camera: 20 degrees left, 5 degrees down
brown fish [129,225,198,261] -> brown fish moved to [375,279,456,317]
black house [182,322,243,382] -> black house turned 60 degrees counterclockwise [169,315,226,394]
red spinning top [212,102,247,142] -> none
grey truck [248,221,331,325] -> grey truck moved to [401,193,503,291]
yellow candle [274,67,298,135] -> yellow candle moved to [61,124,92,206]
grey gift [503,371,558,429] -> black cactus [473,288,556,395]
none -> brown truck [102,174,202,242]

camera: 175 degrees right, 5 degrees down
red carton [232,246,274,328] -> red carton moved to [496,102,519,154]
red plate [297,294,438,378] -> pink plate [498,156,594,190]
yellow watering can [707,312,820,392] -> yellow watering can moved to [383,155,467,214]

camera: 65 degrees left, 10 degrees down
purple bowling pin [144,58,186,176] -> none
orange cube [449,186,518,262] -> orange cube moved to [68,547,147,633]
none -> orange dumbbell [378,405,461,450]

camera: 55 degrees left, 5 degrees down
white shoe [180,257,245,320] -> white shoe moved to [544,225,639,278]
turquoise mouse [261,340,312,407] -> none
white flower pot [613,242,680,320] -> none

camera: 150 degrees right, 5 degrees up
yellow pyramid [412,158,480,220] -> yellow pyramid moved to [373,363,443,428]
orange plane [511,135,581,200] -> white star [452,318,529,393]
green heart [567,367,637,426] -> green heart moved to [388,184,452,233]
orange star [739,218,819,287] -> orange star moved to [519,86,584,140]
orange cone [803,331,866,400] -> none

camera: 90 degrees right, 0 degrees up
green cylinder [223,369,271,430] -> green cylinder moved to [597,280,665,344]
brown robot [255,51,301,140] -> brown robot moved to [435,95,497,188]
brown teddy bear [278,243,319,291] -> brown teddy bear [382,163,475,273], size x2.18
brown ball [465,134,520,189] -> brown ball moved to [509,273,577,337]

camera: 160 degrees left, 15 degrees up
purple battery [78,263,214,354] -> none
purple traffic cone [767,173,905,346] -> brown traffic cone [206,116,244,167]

### WHAT YOU NEED TO DO:
Search the material above for the word "camera", then copy each line that holds it.

### EXERCISE OUTPUT:
camera: 20 degrees left, 5 degrees down
camera: 175 degrees right, 5 degrees down
camera: 65 degrees left, 10 degrees down
camera: 55 degrees left, 5 degrees down
camera: 150 degrees right, 5 degrees up
camera: 90 degrees right, 0 degrees up
camera: 160 degrees left, 15 degrees up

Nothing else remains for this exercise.